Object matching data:

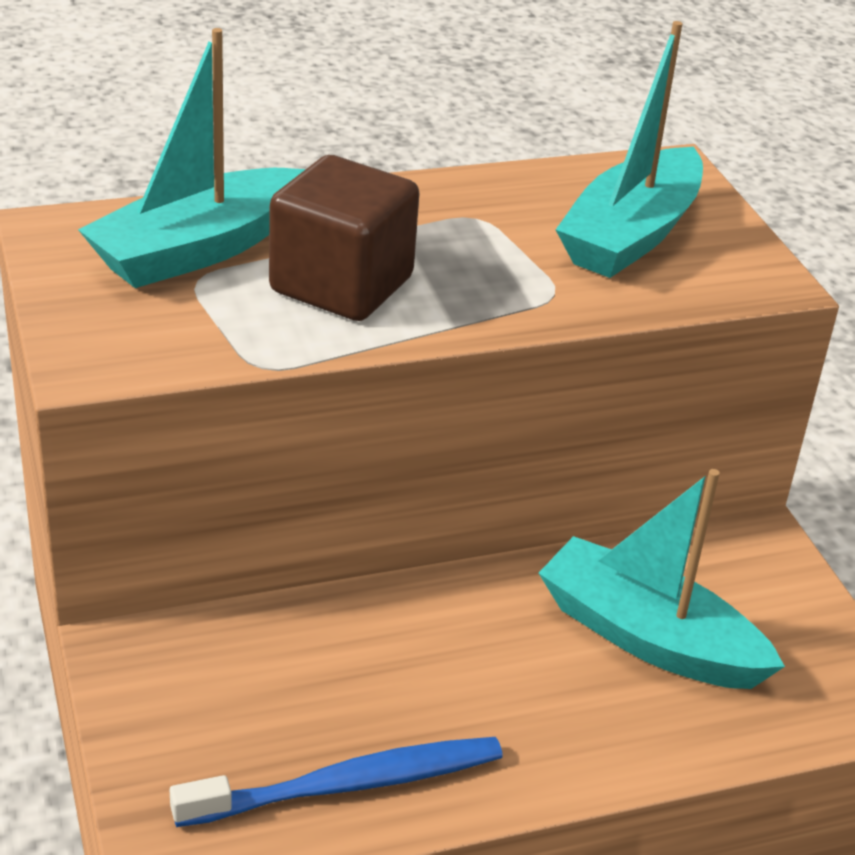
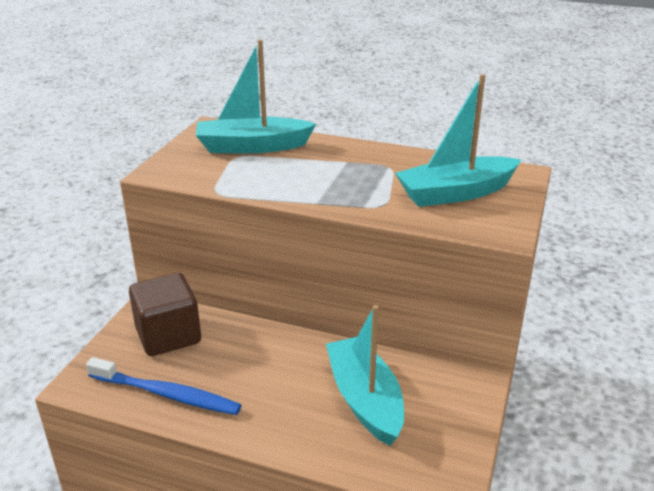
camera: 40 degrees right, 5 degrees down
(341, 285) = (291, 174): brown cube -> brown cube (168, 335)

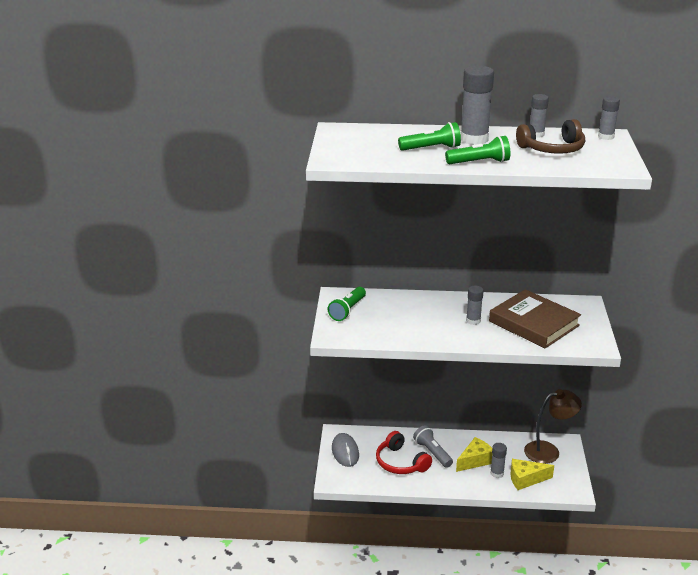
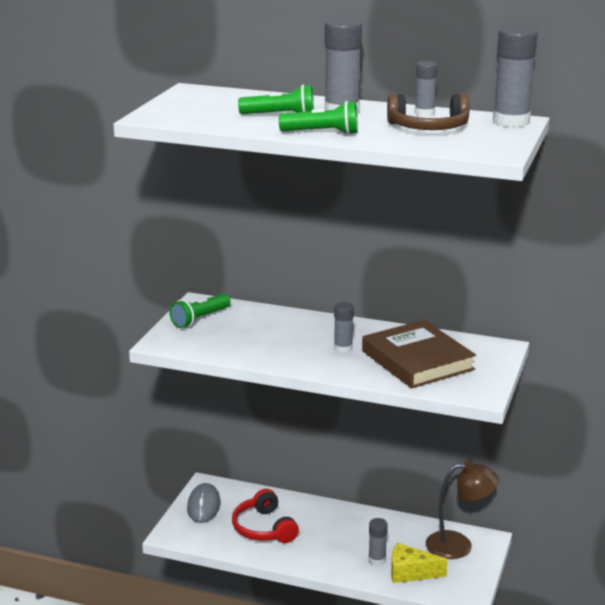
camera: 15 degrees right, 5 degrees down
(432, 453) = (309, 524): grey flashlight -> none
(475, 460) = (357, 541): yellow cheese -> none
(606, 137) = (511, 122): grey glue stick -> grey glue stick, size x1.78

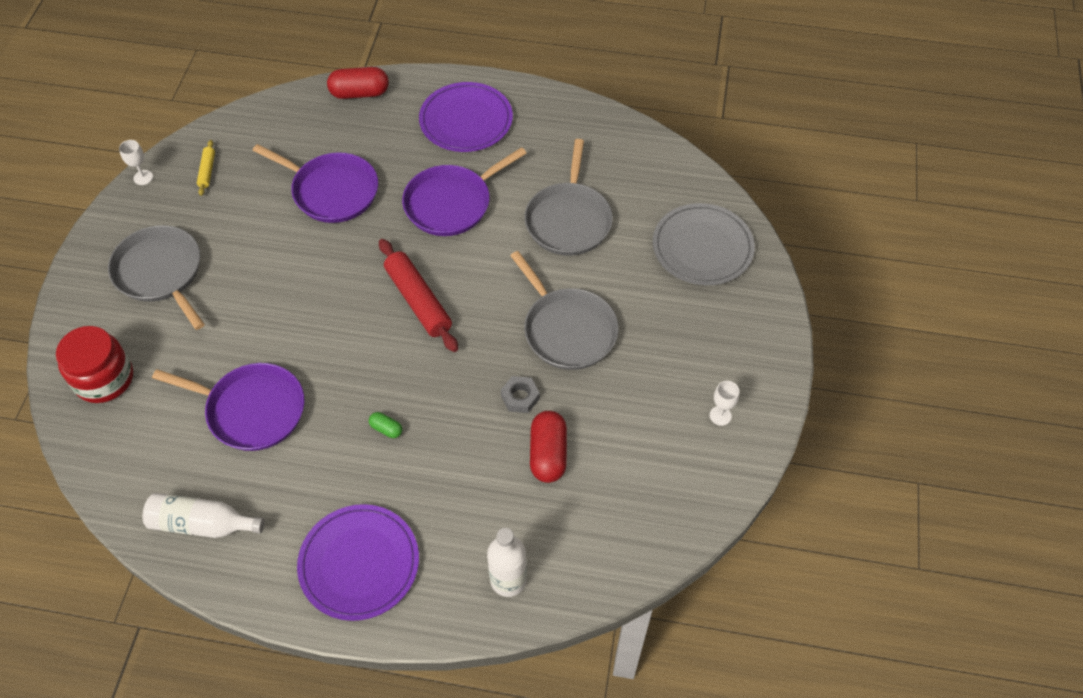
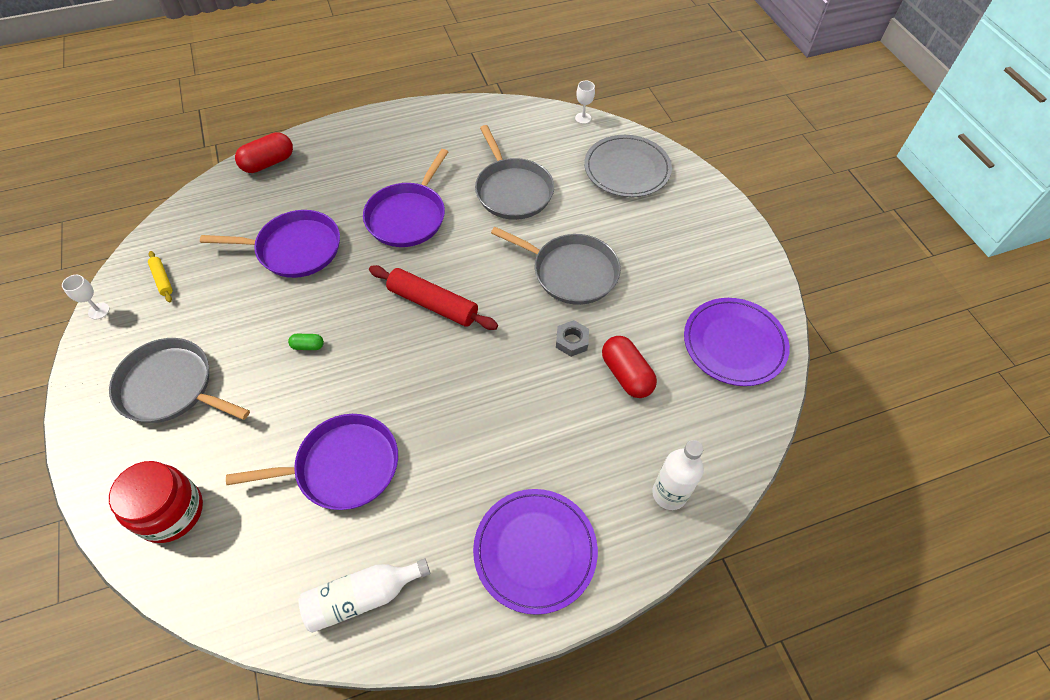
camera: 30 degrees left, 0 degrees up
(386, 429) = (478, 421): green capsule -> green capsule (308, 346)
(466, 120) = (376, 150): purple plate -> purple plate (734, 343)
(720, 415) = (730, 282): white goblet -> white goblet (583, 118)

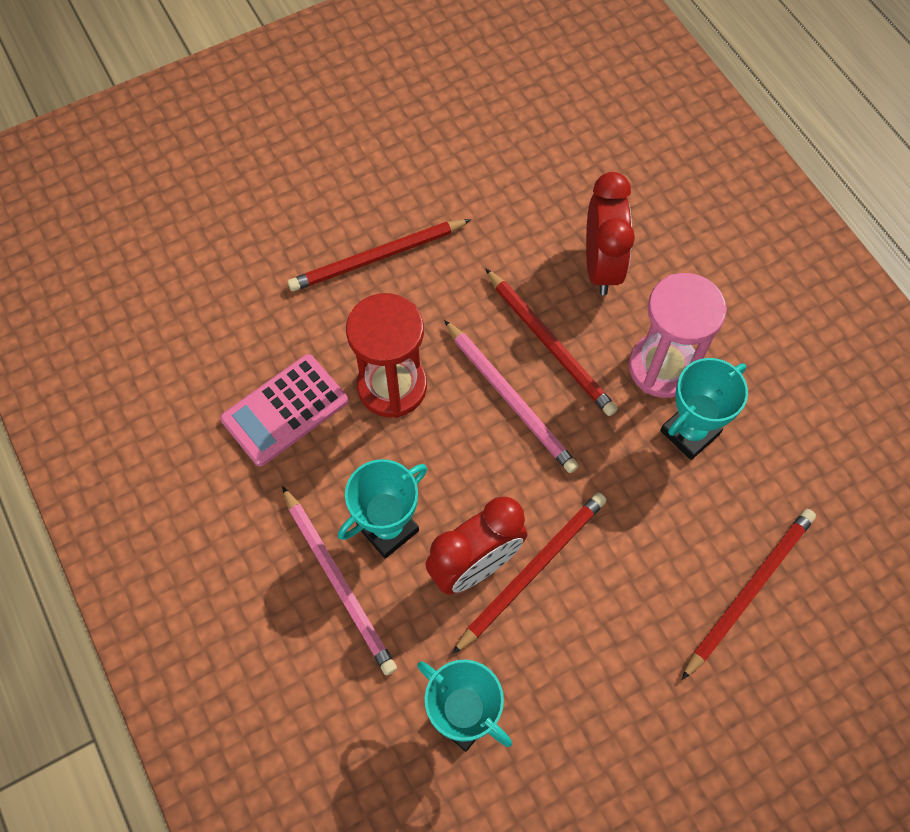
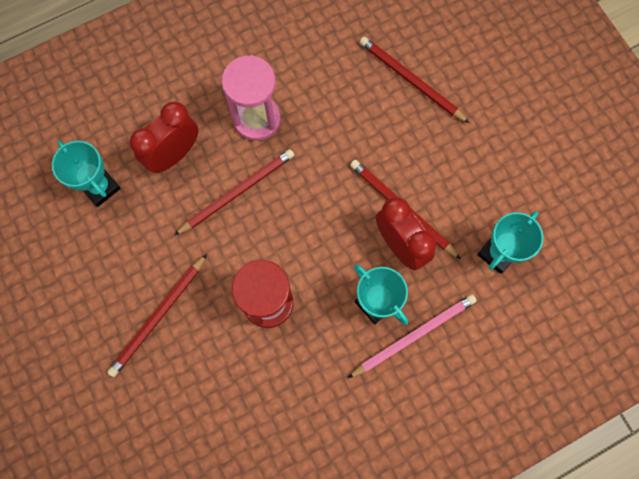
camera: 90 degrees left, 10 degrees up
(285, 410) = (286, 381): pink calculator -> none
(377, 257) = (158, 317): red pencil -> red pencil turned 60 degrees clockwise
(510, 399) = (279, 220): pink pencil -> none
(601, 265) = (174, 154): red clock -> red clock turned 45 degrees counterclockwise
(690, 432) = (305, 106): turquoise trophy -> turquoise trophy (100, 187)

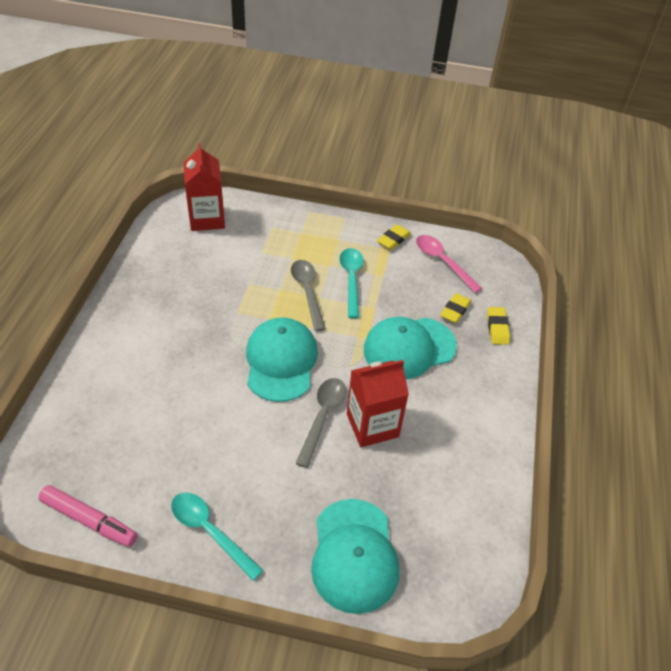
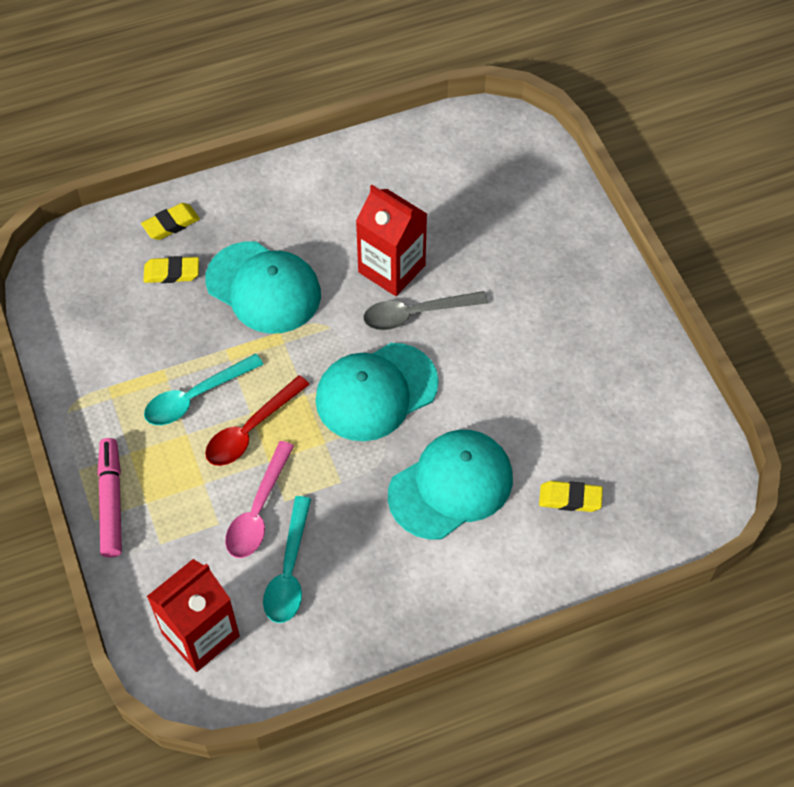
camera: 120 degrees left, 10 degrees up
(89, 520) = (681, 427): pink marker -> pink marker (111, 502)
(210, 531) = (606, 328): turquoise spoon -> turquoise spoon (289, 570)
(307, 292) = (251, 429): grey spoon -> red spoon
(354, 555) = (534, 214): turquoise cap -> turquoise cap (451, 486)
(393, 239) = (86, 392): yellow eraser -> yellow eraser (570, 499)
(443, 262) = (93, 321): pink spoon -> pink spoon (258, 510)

## [ASSIGNED TASK]
Restate exactly each line of the data from the one bearing "(89, 520) = (681, 427): pink" to the end, and add nothing.

## [WRITTEN ANSWER]
(89, 520) = (681, 427): pink marker -> pink marker (111, 502)
(210, 531) = (606, 328): turquoise spoon -> turquoise spoon (289, 570)
(307, 292) = (251, 429): grey spoon -> red spoon
(354, 555) = (534, 214): turquoise cap -> turquoise cap (451, 486)
(393, 239) = (86, 392): yellow eraser -> yellow eraser (570, 499)
(443, 262) = (93, 321): pink spoon -> pink spoon (258, 510)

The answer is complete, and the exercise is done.